■ TASK REQUIREMENTS ■
Word for word, write the records out again, but omit each picture.

Entries taken from a collection:

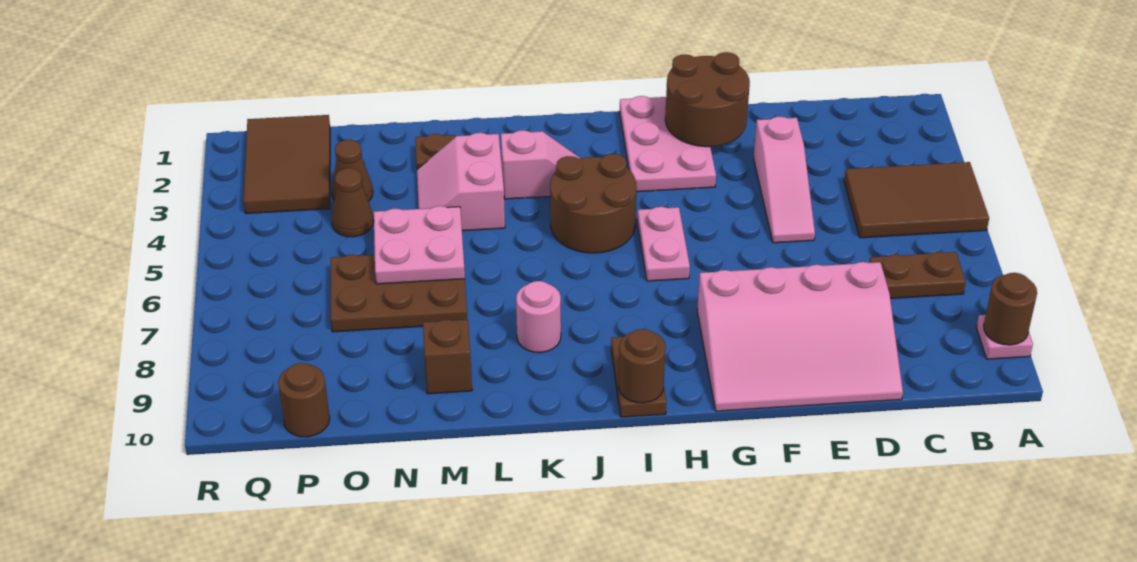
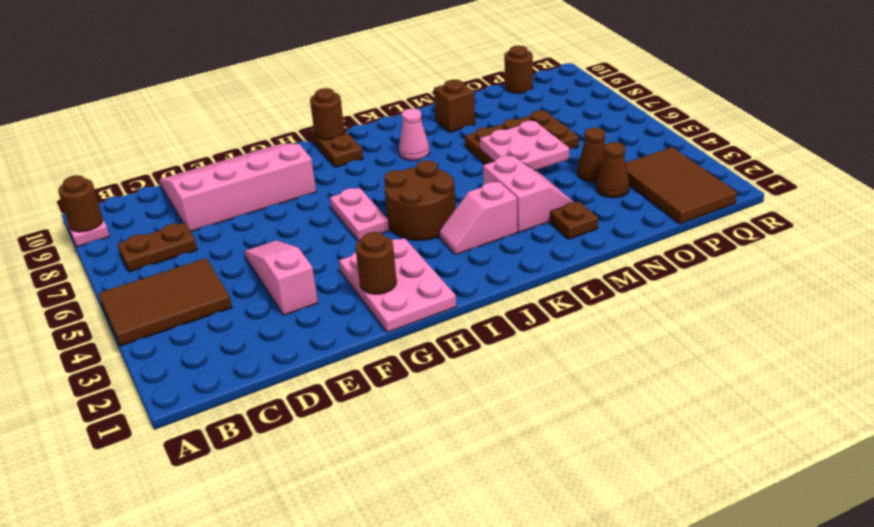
brown round brick F1:G2 level 2 -> brown round brick G2 level 2
pink round brick K8 level 1 -> pink cone K8 level 1

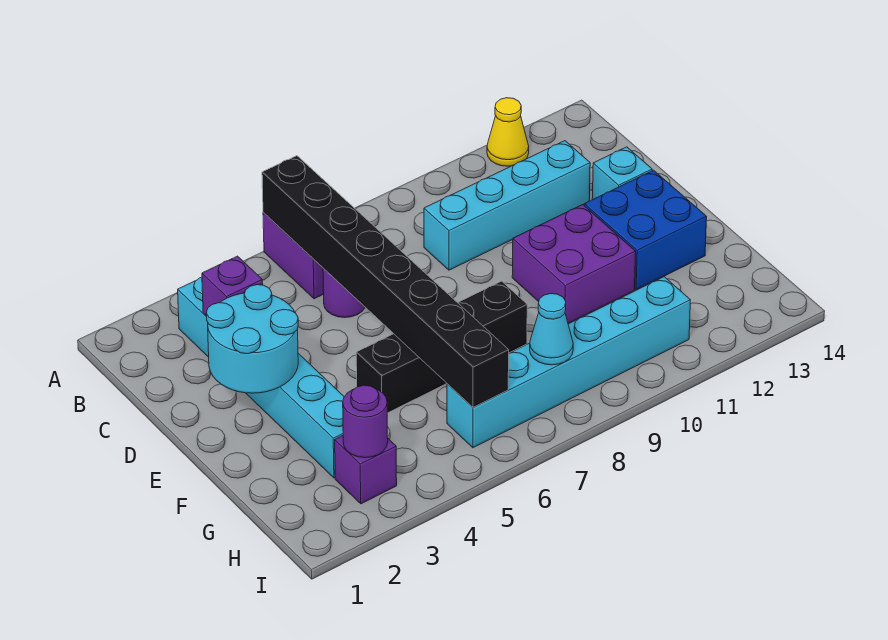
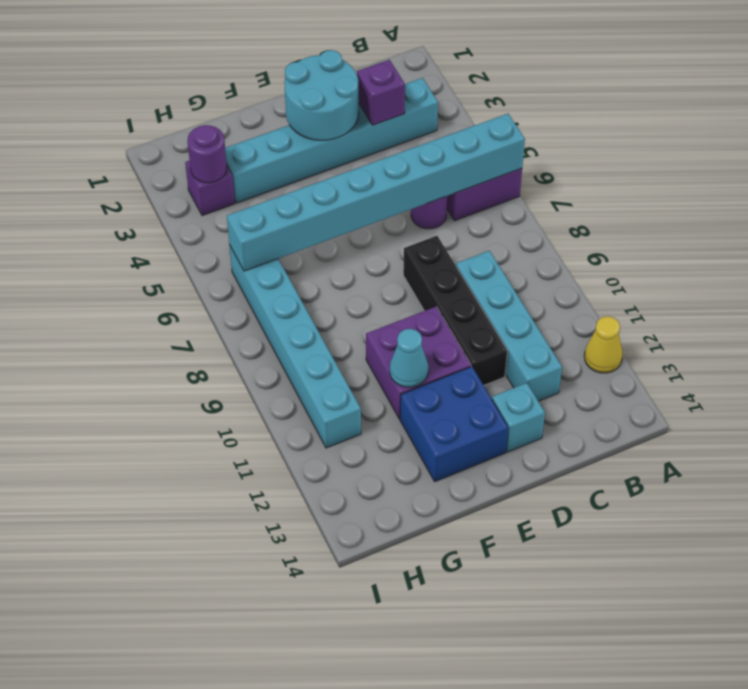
black brick A6:H6 level 2 -> cyan brick A6:H6 level 2
black brick F5:F8 level 1 -> black brick D8:D11 level 1
cyan cone H8 level 2 -> cyan cone F11 level 2

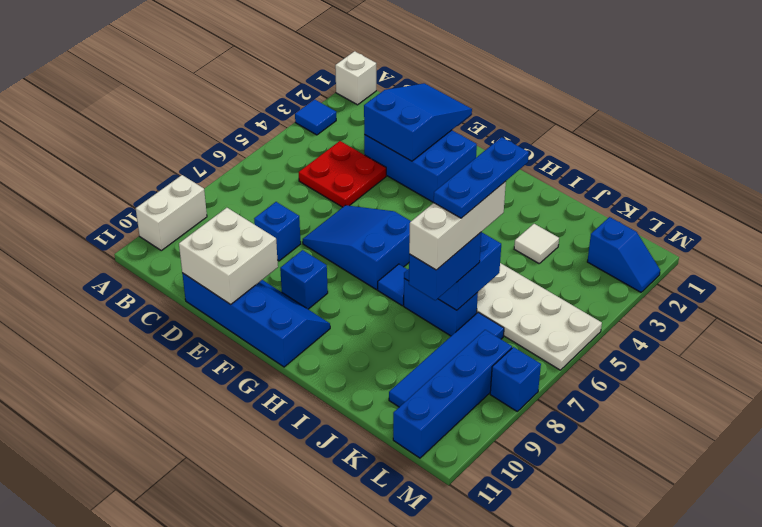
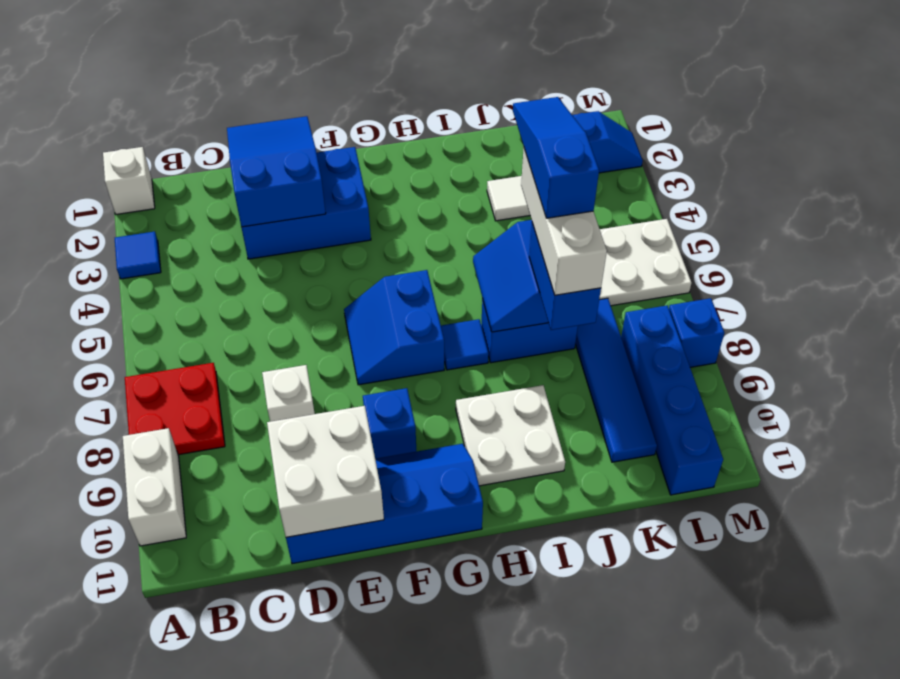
red plate C4:D5 level 1 -> red plate A7:B8 level 1
blue brick D8 level 1 -> white brick D8 level 1
blue slope E6:G7 level 1 top G -> blue slope F6:G7 level 1 top G
none -> white plate H9:I10 level 1
blue plate J5:J7 level 5 -> blue slope J5:J7 level 5 top 7

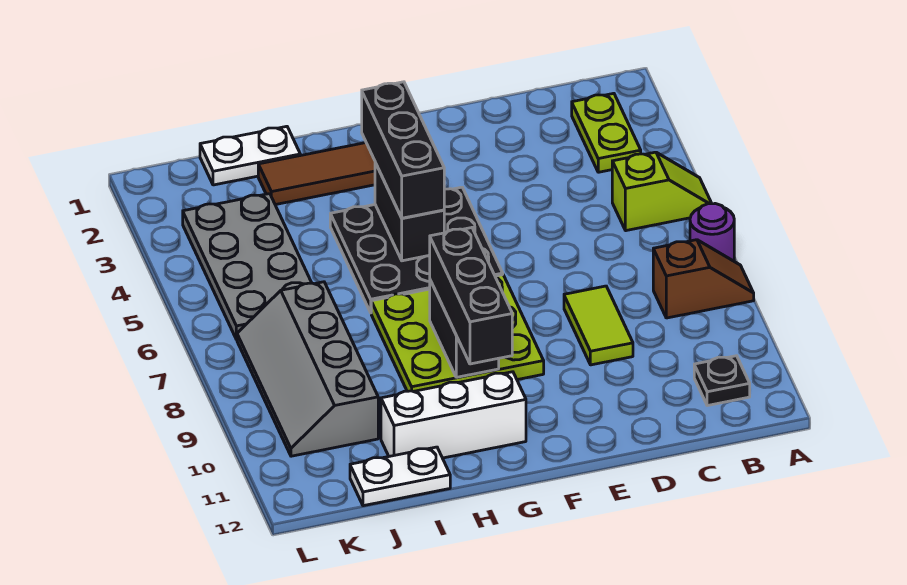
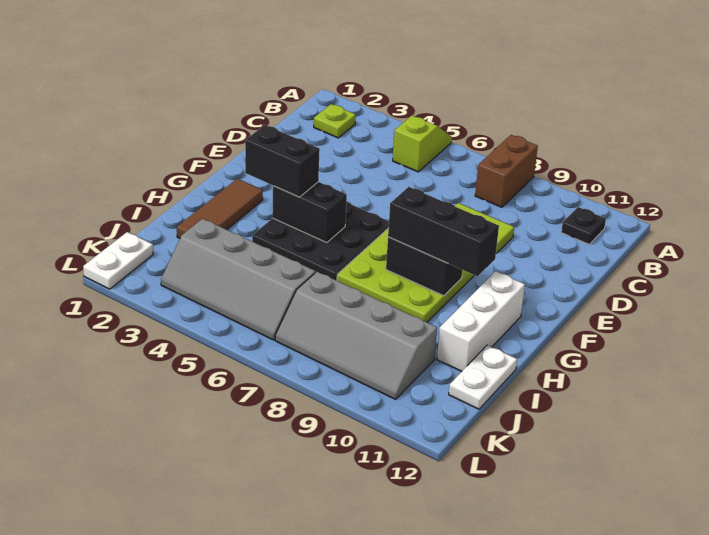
purple round brick A7 level 1 -> none
brown slope A8:B8 level 1 top B -> brown brick A8:B8 level 1
lime plate B2:B3 level 1 -> lime plate B2 level 1
black brick G3:G5 level 3 -> black brick G3:G4 level 3
white plate I1:J1 level 1 -> white plate K1:L1 level 1
grey plate J3:K6 level 1 -> grey slope J3:K6 level 1 top J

■ REPLY TO THE TASK ■
brown round brick F1:G2 level 2 -> brown round brick G2 level 2
pink round brick K8 level 1 -> pink cone K8 level 1

black brick A6:H6 level 2 -> cyan brick A6:H6 level 2
black brick F5:F8 level 1 -> black brick D8:D11 level 1
cyan cone H8 level 2 -> cyan cone F11 level 2

red plate C4:D5 level 1 -> red plate A7:B8 level 1
blue brick D8 level 1 -> white brick D8 level 1
blue slope E6:G7 level 1 top G -> blue slope F6:G7 level 1 top G
none -> white plate H9:I10 level 1
blue plate J5:J7 level 5 -> blue slope J5:J7 level 5 top 7

purple round brick A7 level 1 -> none
brown slope A8:B8 level 1 top B -> brown brick A8:B8 level 1
lime plate B2:B3 level 1 -> lime plate B2 level 1
black brick G3:G5 level 3 -> black brick G3:G4 level 3
white plate I1:J1 level 1 -> white plate K1:L1 level 1
grey plate J3:K6 level 1 -> grey slope J3:K6 level 1 top J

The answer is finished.